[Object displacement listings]
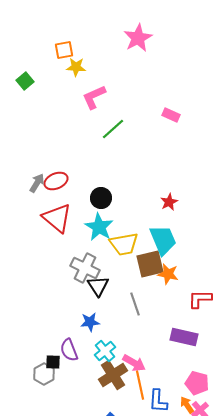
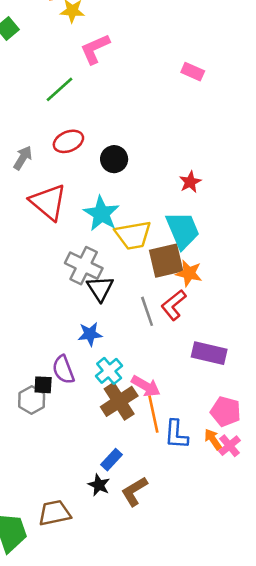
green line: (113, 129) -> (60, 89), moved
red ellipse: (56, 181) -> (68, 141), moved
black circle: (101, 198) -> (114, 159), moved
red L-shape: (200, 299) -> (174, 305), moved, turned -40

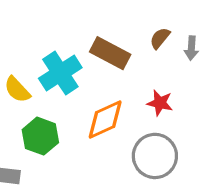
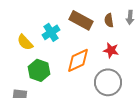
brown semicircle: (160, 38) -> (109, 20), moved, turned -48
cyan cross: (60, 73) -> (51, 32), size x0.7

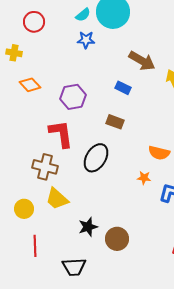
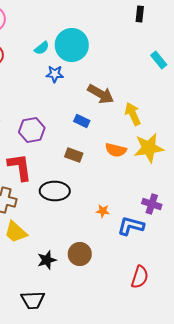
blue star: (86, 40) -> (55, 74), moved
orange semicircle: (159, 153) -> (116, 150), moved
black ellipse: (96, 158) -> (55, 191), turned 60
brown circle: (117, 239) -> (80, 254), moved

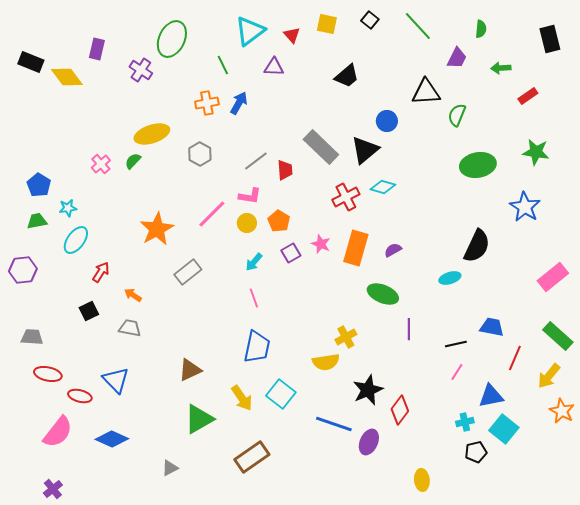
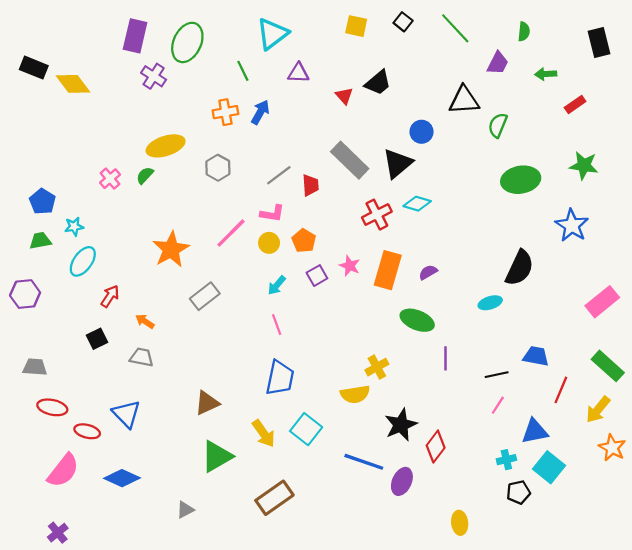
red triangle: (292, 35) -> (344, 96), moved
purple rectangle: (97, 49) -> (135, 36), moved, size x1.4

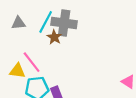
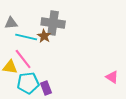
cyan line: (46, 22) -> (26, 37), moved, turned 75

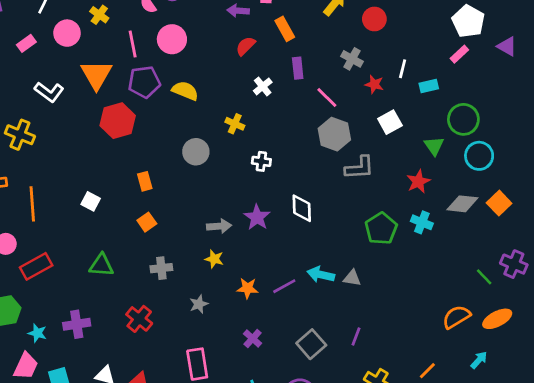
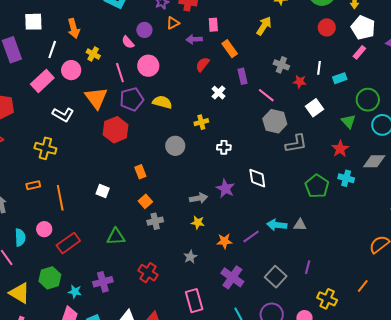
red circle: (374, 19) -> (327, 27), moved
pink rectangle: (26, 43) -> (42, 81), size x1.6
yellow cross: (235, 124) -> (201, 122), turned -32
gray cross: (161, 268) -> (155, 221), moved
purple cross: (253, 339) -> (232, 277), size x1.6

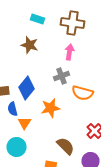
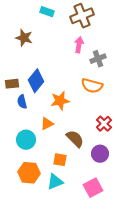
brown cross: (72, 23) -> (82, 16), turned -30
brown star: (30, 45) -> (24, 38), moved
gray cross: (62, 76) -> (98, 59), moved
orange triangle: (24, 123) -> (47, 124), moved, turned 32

WHAT YOU NEED TO DO: Every line above from the one with "cyan line: (46, 22)" down to the one with "gray cross: (62, 76) -> (98, 59), moved" must be written out exactly, and no picture may appear.

PROBLEM SOLUTION:
cyan line: (46, 22) -> (26, 37), moved, turned 75

red circle: (374, 19) -> (327, 27), moved
pink rectangle: (26, 43) -> (42, 81), size x1.6
yellow cross: (235, 124) -> (201, 122), turned -32
gray cross: (161, 268) -> (155, 221), moved
purple cross: (253, 339) -> (232, 277), size x1.6

brown cross: (72, 23) -> (82, 16), turned -30
brown star: (30, 45) -> (24, 38), moved
gray cross: (62, 76) -> (98, 59), moved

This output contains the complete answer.